**YOUR INSTRUCTIONS:** The number of lines in the records that include "cone" is all you should give.

**INPUT:**
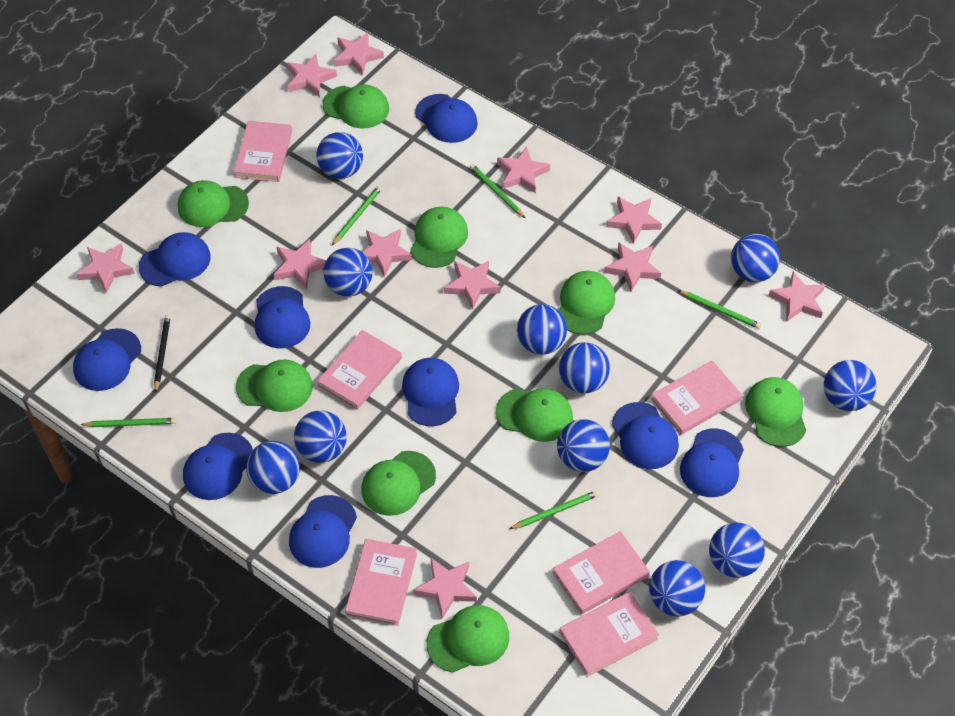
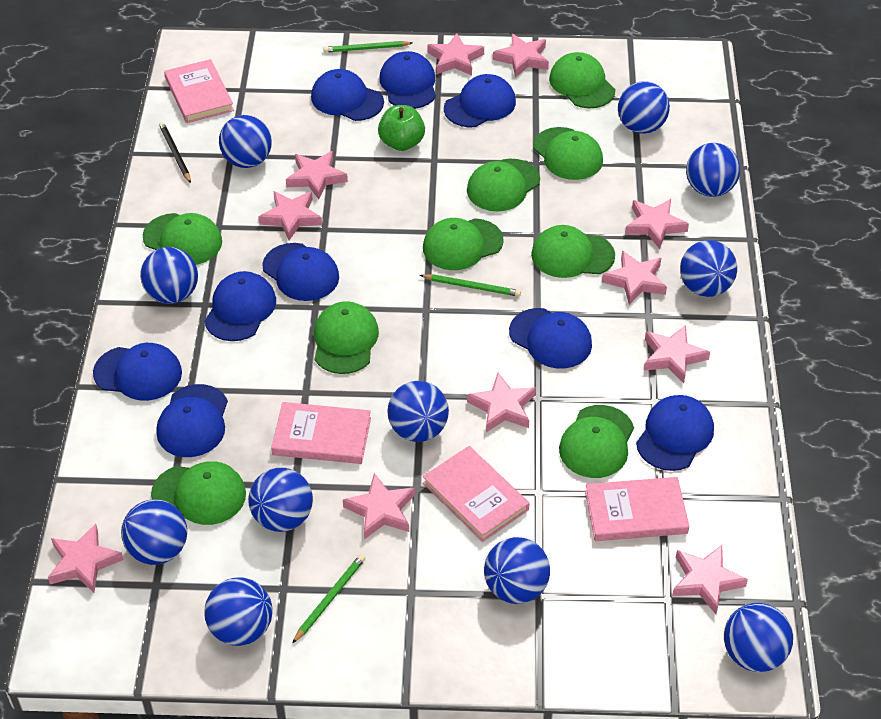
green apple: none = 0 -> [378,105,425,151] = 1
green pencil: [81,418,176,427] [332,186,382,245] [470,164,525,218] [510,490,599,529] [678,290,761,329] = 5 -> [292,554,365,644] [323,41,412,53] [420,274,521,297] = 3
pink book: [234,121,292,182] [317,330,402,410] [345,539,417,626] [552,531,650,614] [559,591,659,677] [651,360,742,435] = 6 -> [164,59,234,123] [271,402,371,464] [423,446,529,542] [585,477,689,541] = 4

* * *

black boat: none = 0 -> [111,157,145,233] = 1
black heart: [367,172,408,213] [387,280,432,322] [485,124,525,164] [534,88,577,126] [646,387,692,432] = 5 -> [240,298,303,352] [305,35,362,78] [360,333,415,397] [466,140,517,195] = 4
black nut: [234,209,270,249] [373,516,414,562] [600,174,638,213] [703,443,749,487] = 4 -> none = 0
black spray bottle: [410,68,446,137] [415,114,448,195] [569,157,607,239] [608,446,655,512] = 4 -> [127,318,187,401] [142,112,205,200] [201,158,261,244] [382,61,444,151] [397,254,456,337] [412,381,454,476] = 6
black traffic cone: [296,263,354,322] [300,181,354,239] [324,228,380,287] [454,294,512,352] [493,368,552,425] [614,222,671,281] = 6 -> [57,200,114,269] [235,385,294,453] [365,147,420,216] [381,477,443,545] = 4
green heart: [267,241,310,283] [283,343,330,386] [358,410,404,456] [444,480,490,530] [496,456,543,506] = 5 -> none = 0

--

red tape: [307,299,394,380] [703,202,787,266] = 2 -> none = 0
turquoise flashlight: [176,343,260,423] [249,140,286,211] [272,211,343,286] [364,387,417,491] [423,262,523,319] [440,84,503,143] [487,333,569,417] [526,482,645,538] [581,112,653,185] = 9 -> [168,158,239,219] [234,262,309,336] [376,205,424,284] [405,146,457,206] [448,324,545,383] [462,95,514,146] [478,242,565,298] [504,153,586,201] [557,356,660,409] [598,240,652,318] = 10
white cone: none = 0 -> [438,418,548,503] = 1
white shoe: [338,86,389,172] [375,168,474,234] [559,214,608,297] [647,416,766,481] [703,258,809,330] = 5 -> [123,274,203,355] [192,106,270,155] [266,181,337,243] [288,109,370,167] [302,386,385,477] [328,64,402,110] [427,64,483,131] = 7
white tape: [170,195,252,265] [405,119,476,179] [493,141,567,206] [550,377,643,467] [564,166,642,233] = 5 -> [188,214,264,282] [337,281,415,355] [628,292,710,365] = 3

**WRITTEN RESPONSE:** 2